What is required: Among the entries below, take the line with "orange circle: (148, 336)" and the line with "purple arrow: (32, 150)", and output them and every line between them exactly, with nothing else.

Input material:
---*---
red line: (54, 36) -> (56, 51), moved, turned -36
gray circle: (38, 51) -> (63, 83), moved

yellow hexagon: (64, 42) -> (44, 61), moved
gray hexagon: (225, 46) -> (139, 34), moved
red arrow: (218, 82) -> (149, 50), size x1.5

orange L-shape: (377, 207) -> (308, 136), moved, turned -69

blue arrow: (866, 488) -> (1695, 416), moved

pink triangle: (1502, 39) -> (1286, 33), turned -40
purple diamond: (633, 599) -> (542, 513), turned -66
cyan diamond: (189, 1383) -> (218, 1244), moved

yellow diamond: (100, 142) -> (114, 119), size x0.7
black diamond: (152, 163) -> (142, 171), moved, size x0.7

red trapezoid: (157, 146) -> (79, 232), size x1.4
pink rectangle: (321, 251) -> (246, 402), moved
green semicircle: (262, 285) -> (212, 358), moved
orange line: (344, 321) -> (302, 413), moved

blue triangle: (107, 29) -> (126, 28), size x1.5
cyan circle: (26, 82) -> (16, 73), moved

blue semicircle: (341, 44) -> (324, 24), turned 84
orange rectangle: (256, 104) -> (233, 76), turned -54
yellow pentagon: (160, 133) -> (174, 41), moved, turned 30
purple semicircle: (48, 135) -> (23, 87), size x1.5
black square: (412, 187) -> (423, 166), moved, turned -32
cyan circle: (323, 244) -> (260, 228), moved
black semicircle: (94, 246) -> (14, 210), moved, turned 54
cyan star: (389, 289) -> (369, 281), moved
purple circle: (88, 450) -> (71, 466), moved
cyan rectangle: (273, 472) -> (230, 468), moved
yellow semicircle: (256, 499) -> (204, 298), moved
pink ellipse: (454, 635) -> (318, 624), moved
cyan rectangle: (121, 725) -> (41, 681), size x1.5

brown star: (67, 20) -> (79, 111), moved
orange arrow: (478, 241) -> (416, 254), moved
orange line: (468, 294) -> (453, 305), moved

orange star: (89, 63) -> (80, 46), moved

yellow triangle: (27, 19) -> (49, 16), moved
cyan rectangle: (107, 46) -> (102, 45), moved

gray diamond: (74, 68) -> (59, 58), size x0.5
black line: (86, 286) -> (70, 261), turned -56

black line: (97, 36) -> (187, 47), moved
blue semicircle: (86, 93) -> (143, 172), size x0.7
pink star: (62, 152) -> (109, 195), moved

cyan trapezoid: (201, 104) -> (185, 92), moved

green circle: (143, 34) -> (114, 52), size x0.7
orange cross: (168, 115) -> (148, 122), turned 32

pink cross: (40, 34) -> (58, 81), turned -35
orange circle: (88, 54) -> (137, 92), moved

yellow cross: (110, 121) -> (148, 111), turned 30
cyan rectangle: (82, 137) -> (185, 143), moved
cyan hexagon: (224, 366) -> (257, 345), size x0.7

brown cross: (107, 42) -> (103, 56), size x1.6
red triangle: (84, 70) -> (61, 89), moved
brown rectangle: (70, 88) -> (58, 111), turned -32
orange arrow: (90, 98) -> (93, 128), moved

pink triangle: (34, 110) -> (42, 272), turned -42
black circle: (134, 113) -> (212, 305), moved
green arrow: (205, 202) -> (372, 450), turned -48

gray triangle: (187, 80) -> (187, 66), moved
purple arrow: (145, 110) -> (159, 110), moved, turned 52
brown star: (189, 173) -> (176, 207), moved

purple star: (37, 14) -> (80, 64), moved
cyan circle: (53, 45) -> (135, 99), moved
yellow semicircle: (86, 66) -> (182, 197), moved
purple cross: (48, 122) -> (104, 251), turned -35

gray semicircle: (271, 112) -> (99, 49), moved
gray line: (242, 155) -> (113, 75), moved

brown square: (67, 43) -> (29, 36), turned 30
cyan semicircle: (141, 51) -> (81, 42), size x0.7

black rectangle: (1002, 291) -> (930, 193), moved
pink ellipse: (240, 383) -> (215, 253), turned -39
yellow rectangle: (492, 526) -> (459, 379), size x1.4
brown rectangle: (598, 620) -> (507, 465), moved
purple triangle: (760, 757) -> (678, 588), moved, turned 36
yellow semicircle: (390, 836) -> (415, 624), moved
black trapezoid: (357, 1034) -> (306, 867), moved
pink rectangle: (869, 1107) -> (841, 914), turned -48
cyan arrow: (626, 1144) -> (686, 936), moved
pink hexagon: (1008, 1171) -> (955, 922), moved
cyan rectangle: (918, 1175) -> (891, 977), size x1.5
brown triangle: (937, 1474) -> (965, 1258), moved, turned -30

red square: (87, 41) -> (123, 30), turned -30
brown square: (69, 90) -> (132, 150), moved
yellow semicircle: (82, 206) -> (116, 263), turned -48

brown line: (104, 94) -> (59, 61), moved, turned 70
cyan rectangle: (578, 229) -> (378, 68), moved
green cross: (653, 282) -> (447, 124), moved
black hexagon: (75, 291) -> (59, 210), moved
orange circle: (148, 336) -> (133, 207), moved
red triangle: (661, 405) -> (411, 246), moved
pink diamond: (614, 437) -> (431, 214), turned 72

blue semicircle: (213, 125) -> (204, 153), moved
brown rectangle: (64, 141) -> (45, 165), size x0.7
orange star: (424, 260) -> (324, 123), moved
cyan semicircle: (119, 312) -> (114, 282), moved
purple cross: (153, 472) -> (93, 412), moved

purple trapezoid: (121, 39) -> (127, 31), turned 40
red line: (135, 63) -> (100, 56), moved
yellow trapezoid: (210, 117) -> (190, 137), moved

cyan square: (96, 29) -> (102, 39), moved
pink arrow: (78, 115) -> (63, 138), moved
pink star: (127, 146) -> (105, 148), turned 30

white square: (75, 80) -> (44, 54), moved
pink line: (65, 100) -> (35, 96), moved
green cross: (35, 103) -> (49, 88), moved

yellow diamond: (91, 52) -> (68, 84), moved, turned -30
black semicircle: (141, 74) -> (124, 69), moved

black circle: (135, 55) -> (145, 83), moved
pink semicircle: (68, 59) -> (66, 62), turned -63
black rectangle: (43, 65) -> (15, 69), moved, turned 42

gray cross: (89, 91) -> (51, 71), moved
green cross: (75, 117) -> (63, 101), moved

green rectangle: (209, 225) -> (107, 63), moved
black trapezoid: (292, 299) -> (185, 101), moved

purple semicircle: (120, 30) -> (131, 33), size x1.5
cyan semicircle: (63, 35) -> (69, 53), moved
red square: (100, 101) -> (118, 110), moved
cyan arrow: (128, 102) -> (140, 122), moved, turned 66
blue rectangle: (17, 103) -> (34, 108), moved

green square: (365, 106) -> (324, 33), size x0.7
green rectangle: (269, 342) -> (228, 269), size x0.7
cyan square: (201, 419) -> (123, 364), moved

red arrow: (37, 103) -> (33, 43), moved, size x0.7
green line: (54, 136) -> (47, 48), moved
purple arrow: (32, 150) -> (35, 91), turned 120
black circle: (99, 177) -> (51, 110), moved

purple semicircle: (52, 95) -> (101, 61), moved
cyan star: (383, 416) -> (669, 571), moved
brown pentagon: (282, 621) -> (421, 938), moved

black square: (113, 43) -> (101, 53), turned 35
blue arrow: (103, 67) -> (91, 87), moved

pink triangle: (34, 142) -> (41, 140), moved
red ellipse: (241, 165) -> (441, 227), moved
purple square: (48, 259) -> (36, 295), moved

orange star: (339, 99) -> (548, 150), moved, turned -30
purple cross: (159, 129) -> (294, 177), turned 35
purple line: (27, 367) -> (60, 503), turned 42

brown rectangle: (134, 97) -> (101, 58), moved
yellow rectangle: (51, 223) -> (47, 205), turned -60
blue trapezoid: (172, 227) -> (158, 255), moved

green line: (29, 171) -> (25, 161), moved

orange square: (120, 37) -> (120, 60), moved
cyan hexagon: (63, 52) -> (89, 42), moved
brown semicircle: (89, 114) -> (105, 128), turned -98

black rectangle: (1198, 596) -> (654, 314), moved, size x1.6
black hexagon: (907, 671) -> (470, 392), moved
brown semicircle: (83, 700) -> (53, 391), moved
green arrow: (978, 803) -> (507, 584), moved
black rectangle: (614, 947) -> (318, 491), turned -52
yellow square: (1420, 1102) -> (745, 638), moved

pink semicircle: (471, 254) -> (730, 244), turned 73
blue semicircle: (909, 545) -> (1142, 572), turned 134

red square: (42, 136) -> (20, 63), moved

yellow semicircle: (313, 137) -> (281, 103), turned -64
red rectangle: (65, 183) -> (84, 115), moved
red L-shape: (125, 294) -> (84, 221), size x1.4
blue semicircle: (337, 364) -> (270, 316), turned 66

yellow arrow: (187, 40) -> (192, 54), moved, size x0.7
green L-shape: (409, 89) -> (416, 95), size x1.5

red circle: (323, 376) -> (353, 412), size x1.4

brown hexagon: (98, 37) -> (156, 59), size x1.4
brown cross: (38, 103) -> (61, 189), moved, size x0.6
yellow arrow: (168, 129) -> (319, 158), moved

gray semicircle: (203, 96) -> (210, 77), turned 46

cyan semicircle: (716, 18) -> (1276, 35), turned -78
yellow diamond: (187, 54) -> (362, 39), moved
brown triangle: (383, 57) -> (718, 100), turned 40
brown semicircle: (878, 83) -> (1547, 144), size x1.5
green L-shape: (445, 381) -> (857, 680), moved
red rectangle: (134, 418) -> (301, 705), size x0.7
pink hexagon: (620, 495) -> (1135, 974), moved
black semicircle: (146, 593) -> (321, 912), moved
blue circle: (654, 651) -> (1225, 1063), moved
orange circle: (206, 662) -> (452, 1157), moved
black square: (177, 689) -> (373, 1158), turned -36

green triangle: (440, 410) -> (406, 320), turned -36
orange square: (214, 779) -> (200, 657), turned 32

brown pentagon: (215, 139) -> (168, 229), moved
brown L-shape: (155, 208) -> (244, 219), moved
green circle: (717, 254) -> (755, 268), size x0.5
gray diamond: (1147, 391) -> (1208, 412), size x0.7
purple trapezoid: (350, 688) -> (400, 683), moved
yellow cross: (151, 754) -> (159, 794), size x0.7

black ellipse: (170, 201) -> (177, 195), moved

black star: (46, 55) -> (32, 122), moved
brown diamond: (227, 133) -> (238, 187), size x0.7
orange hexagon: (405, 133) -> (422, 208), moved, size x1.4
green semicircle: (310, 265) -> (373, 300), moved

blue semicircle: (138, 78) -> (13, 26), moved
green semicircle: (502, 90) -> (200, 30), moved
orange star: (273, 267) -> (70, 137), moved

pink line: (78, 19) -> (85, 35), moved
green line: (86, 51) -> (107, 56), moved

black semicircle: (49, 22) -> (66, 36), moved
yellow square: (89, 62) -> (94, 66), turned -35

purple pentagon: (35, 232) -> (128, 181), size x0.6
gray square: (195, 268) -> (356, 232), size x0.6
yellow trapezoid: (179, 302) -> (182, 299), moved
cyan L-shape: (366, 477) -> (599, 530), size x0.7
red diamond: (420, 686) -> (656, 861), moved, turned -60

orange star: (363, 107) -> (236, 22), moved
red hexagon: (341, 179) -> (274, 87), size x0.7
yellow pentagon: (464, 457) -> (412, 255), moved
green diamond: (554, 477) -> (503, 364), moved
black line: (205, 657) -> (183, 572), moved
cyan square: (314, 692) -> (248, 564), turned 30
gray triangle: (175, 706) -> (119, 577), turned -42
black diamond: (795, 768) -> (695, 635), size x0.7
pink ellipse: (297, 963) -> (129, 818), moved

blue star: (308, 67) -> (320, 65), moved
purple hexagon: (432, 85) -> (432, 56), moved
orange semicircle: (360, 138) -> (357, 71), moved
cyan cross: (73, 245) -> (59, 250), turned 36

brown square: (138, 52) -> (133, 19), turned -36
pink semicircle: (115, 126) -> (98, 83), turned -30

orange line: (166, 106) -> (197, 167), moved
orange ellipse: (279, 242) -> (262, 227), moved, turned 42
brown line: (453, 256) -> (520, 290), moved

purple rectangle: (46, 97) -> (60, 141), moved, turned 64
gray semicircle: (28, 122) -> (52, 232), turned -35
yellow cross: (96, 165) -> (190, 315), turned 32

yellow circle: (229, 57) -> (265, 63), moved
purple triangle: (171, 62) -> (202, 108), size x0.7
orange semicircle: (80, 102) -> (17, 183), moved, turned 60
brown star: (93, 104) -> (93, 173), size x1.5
---*---
Your response:
orange circle: (148, 336) -> (133, 207), moved
red triangle: (661, 405) -> (411, 246), moved
pink diamond: (614, 437) -> (431, 214), turned 72

blue semicircle: (213, 125) -> (204, 153), moved
brown rectangle: (64, 141) -> (45, 165), size x0.7
orange star: (424, 260) -> (324, 123), moved
cyan semicircle: (119, 312) -> (114, 282), moved
purple cross: (153, 472) -> (93, 412), moved

purple trapezoid: (121, 39) -> (127, 31), turned 40
red line: (135, 63) -> (100, 56), moved
yellow trapezoid: (210, 117) -> (190, 137), moved

cyan square: (96, 29) -> (102, 39), moved
pink arrow: (78, 115) -> (63, 138), moved
pink star: (127, 146) -> (105, 148), turned 30

white square: (75, 80) -> (44, 54), moved
pink line: (65, 100) -> (35, 96), moved
green cross: (35, 103) -> (49, 88), moved

yellow diamond: (91, 52) -> (68, 84), moved, turned -30
black semicircle: (141, 74) -> (124, 69), moved

black circle: (135, 55) -> (145, 83), moved
pink semicircle: (68, 59) -> (66, 62), turned -63
black rectangle: (43, 65) -> (15, 69), moved, turned 42

gray cross: (89, 91) -> (51, 71), moved
green cross: (75, 117) -> (63, 101), moved

green rectangle: (209, 225) -> (107, 63), moved
black trapezoid: (292, 299) -> (185, 101), moved

purple semicircle: (120, 30) -> (131, 33), size x1.5
cyan semicircle: (63, 35) -> (69, 53), moved
red square: (100, 101) -> (118, 110), moved
cyan arrow: (128, 102) -> (140, 122), moved, turned 66
blue rectangle: (17, 103) -> (34, 108), moved

green square: (365, 106) -> (324, 33), size x0.7
green rectangle: (269, 342) -> (228, 269), size x0.7
cyan square: (201, 419) -> (123, 364), moved

red arrow: (37, 103) -> (33, 43), moved, size x0.7
green line: (54, 136) -> (47, 48), moved
purple arrow: (32, 150) -> (35, 91), turned 120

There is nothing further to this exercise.